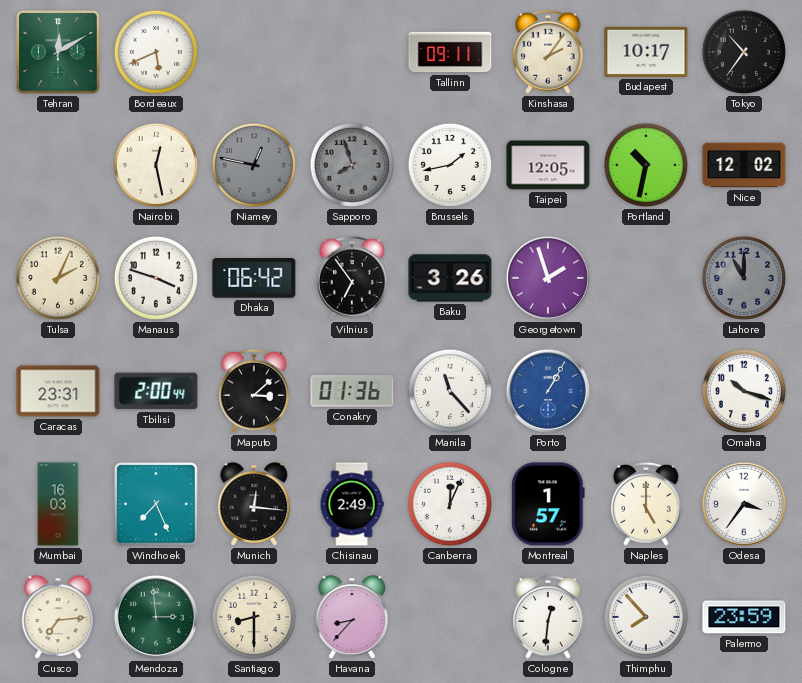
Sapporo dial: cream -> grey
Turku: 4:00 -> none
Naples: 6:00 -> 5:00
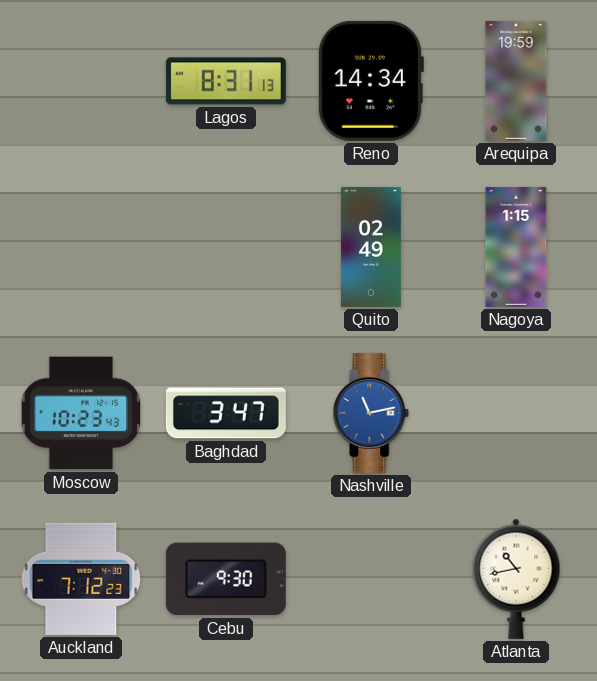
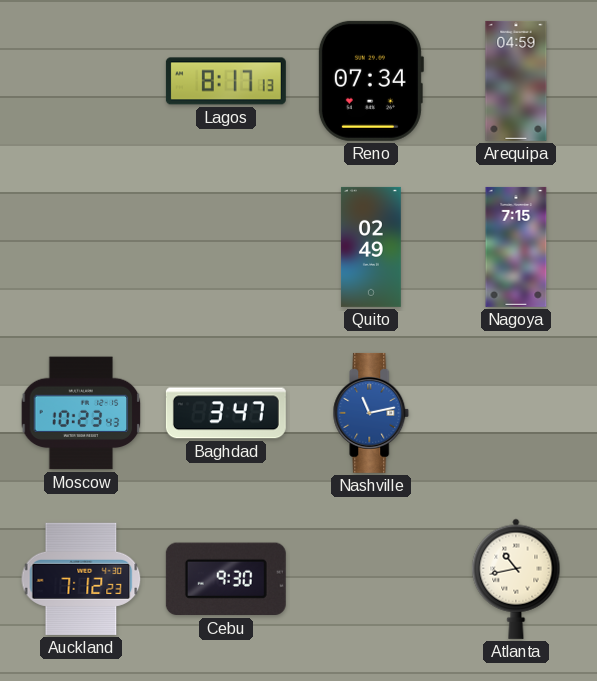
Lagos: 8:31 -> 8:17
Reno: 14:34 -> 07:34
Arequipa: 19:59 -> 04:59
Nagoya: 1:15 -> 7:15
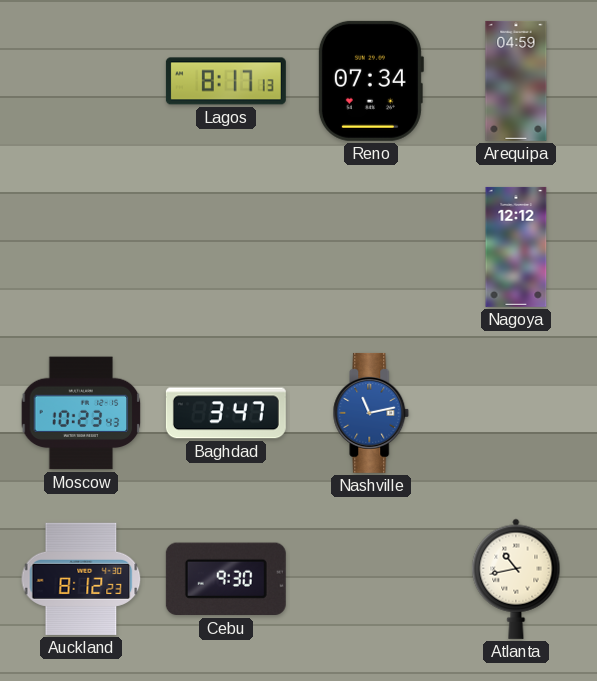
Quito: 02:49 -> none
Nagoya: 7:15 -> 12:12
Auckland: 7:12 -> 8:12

- [DIRECTIVE]: Rename "Auckland" to "Hobart" in the material from the line containing "Quito: 02:49 -> none" up to and including its last line, keeping everything else unchanged, and give back only those lines.

- [RESULT]:
Quito: 02:49 -> none
Nagoya: 7:15 -> 12:12
Hobart: 7:12 -> 8:12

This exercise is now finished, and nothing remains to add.